What to work on:
Reproduce all of the lines below word for word, in the same order.

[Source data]
··········
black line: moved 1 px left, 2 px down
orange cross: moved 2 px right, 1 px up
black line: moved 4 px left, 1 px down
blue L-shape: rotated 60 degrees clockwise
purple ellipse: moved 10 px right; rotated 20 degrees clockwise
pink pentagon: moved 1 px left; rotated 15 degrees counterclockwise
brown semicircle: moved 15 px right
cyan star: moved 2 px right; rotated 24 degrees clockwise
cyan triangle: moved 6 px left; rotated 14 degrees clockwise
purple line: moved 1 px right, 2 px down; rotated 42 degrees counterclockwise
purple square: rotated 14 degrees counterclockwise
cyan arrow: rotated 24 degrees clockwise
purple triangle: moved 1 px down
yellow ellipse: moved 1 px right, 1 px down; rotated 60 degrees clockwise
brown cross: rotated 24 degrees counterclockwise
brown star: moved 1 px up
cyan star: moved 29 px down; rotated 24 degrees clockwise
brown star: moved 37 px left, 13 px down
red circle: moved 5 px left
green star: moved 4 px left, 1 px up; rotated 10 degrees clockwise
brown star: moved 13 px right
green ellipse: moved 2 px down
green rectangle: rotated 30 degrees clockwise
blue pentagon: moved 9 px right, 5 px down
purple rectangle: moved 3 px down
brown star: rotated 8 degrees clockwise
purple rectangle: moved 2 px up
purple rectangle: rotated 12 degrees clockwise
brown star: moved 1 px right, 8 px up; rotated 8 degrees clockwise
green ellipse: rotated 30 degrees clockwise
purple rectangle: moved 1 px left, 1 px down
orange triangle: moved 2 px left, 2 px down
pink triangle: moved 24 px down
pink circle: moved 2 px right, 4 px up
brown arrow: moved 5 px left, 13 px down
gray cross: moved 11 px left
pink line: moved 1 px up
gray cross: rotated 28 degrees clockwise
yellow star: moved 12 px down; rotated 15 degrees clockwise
··········
Answer:
black line: moved 1 px left, 2 px down
orange cross: moved 2 px right, 1 px up
black line: moved 4 px left, 1 px down
blue L-shape: rotated 60 degrees clockwise
purple ellipse: moved 10 px right; rotated 20 degrees clockwise
pink pentagon: moved 1 px left; rotated 15 degrees counterclockwise
brown semicircle: moved 15 px right
cyan star: moved 2 px right; rotated 24 degrees clockwise
cyan triangle: moved 6 px left; rotated 14 degrees clockwise
purple line: moved 1 px right, 2 px down; rotated 42 degrees counterclockwise
purple square: rotated 14 degrees counterclockwise
cyan arrow: rotated 24 degrees clockwise
purple triangle: moved 1 px down
yellow ellipse: moved 1 px right, 1 px down; rotated 60 degrees clockwise
brown cross: rotated 24 degrees counterclockwise
brown star: moved 1 px up
cyan star: moved 29 px down; rotated 24 degrees clockwise
brown star: moved 37 px left, 13 px down
red circle: moved 5 px left
green star: moved 4 px left, 1 px up; rotated 10 degrees clockwise
brown star: moved 13 px right
green ellipse: moved 2 px down
green rectangle: rotated 30 degrees clockwise
blue pentagon: moved 9 px right, 5 px down
purple rectangle: moved 3 px down
brown star: rotated 8 degrees clockwise
purple rectangle: moved 2 px up
purple rectangle: rotated 12 degrees clockwise
brown star: moved 1 px right, 8 px up; rotated 8 degrees clockwise
green ellipse: rotated 30 degrees clockwise
purple rectangle: moved 1 px left, 1 px down
orange triangle: moved 2 px left, 2 px down
pink triangle: moved 24 px down
pink circle: moved 2 px right, 4 px up
brown arrow: moved 5 px left, 13 px down
gray cross: moved 11 px left
pink line: moved 1 px up
gray cross: rotated 28 degrees clockwise
yellow star: moved 12 px down; rotated 15 degrees clockwise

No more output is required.